Task brief: Lines of the data that contain the word "down" are the ones to copy.

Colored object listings
────

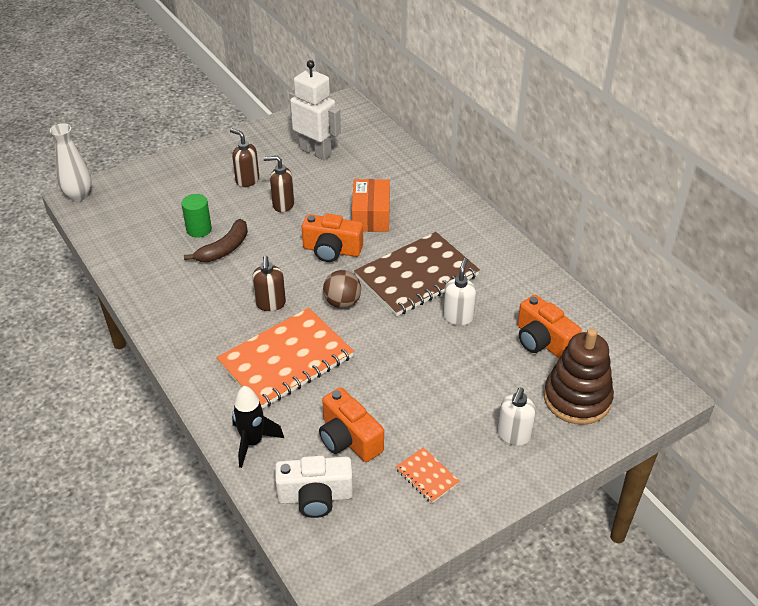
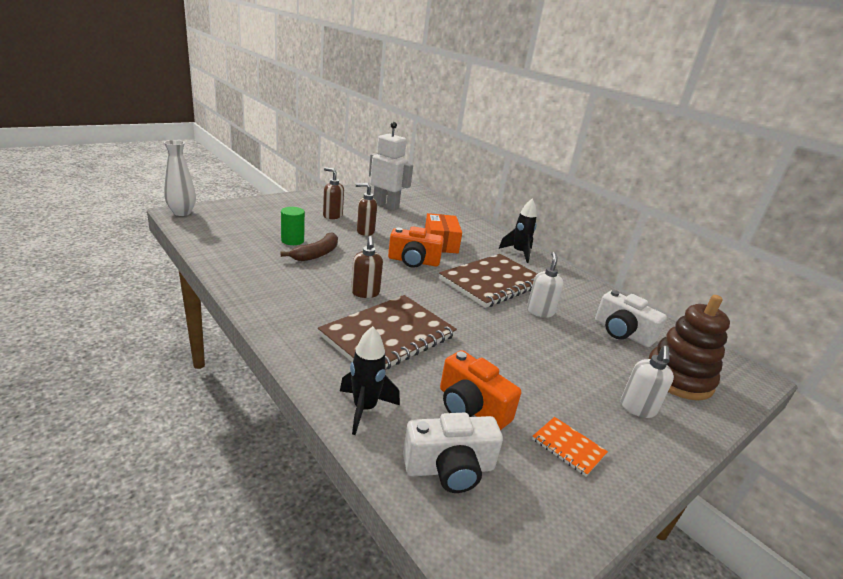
camera: 10 degrees left, 15 degrees down
(286, 360) = (388, 336): orange notebook -> brown notebook
(342, 302) = (432, 296): brown ball -> none
(465, 223) = (518, 253): none -> black rocket
(543, 341) = (622, 333): orange camera -> white camera

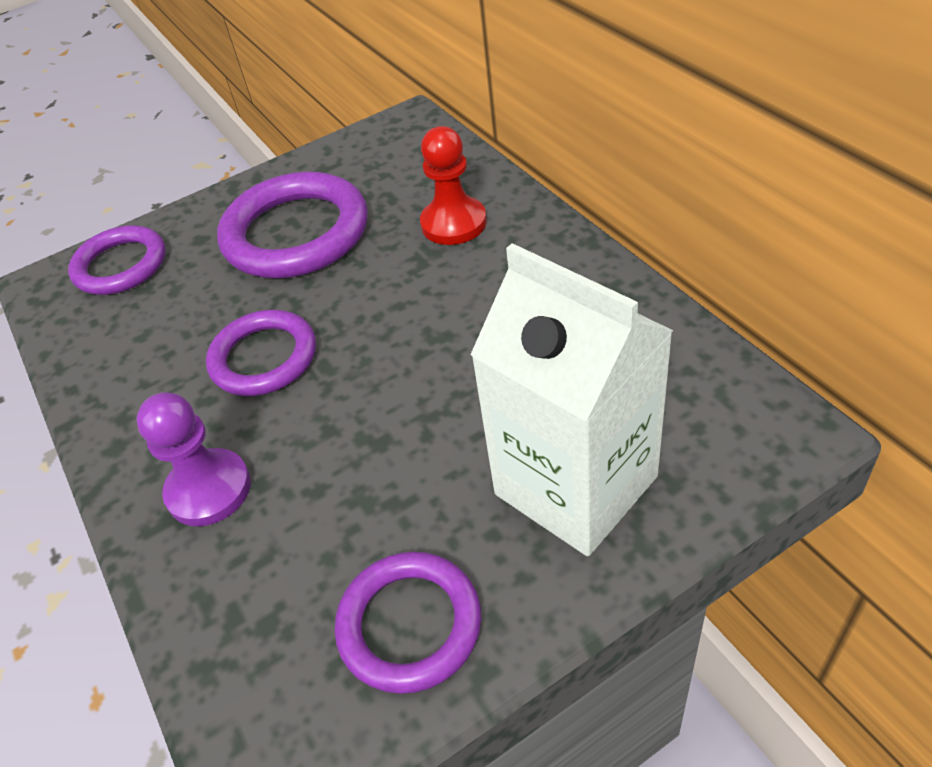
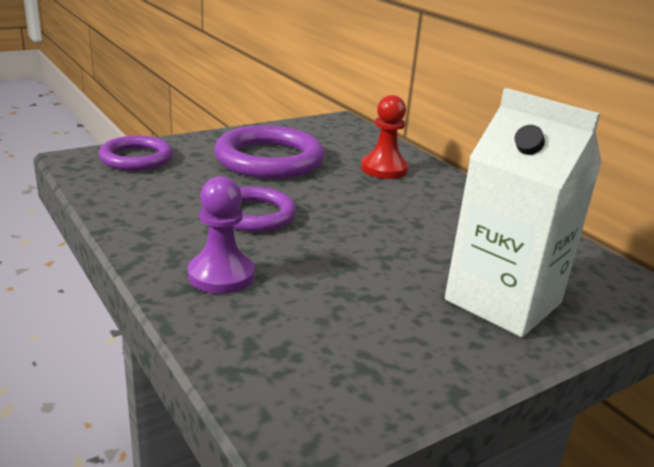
camera: 10 degrees left, 20 degrees down
(409, 625) = (394, 360): purple ring -> none

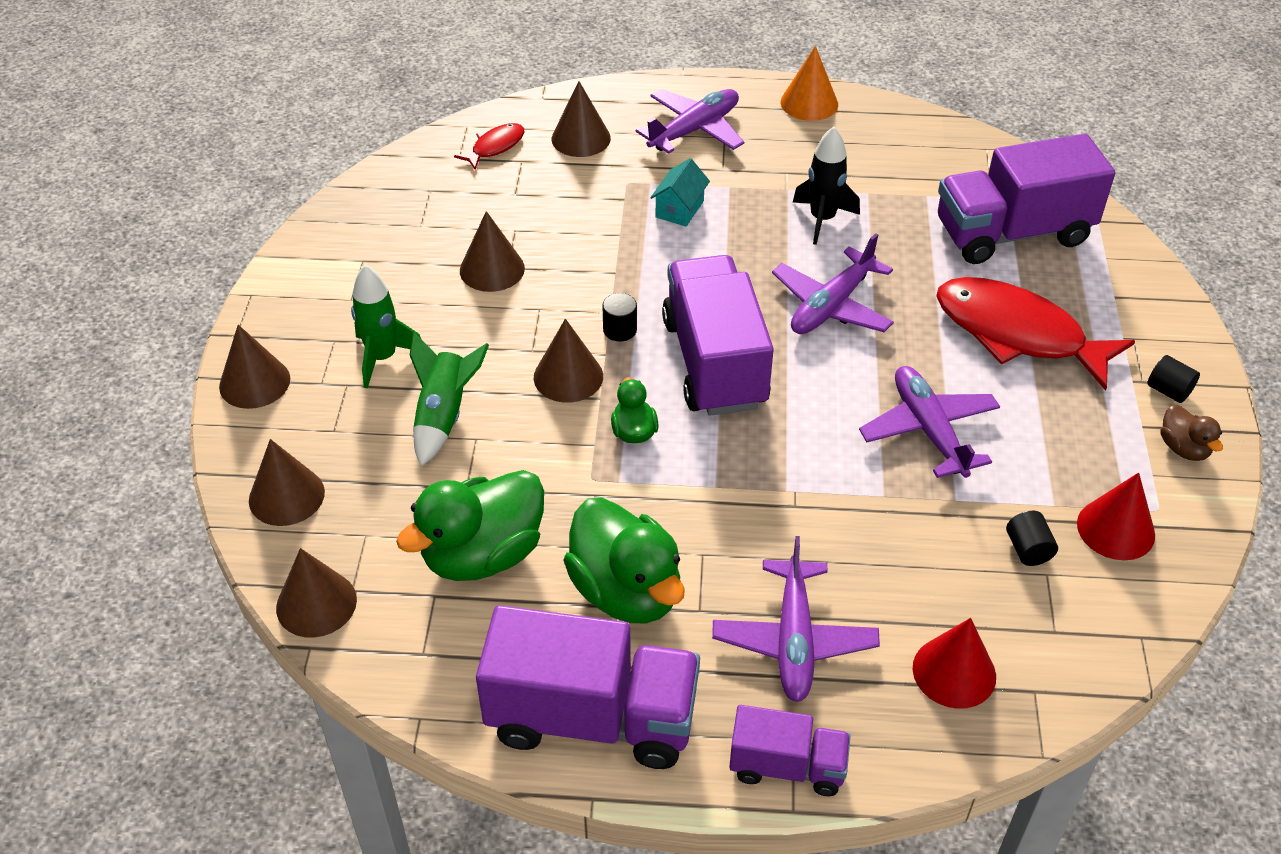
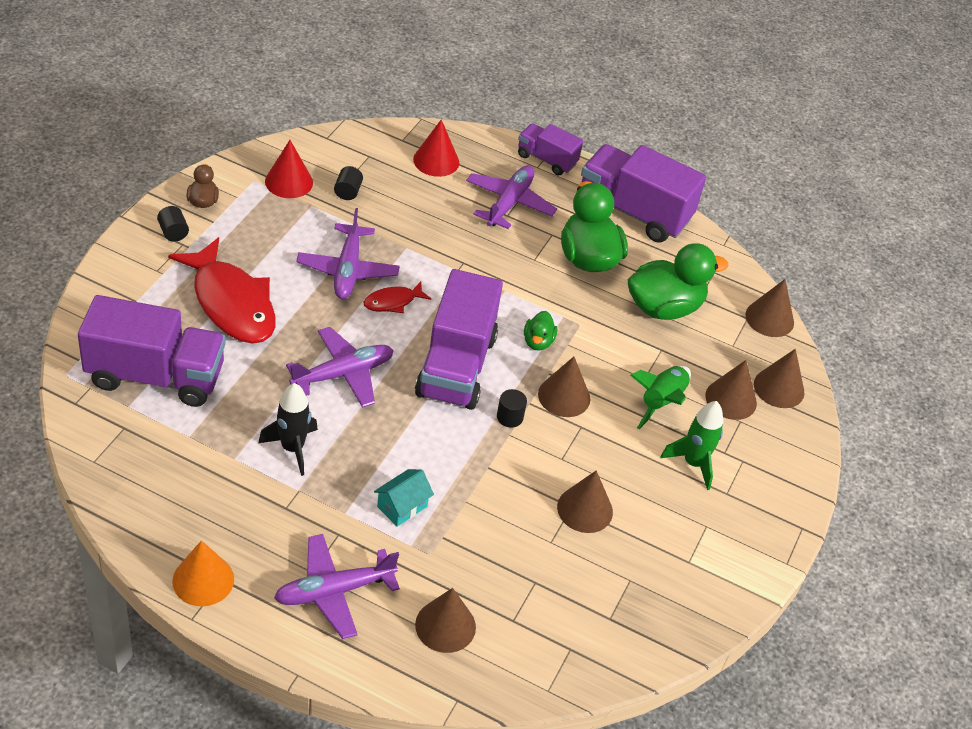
camera: 165 degrees left, 0 degrees up
(254, 382) = (791, 480): brown cone -> brown cone (731, 399)
(495, 147) = (531, 648): red fish -> red fish (393, 302)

────

Solution:
camera: 10 degrees left, 15 degrees down
camera: 10 degrees left, 20 degrees down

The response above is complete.